-- TO DO --
Within the entries below, find every line that has the string "pink", then copy it.
═════ PROVIDED INFORMATION ═════
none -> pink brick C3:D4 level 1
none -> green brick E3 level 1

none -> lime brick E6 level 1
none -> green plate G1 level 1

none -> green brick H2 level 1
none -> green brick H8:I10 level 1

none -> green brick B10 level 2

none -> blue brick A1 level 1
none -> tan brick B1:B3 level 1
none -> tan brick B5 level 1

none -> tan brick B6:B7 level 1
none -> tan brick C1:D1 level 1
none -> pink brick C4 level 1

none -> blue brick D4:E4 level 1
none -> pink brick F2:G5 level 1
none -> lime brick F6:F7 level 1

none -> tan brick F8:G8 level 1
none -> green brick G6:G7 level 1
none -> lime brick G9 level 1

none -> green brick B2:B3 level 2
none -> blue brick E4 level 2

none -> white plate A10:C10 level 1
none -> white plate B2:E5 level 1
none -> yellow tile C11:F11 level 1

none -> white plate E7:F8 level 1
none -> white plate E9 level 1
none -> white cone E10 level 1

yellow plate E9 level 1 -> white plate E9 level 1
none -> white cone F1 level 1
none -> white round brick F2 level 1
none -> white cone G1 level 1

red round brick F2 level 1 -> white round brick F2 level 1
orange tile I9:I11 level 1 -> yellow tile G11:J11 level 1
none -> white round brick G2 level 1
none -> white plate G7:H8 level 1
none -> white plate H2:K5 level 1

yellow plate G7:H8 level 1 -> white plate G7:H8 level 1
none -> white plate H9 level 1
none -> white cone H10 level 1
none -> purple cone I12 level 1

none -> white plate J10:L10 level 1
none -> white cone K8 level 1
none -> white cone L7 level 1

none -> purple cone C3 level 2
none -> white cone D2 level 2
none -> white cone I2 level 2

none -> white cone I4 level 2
═════
-- THE ANSWER --
none -> pink brick C3:D4 level 1
none -> pink brick C4 level 1
none -> pink brick F2:G5 level 1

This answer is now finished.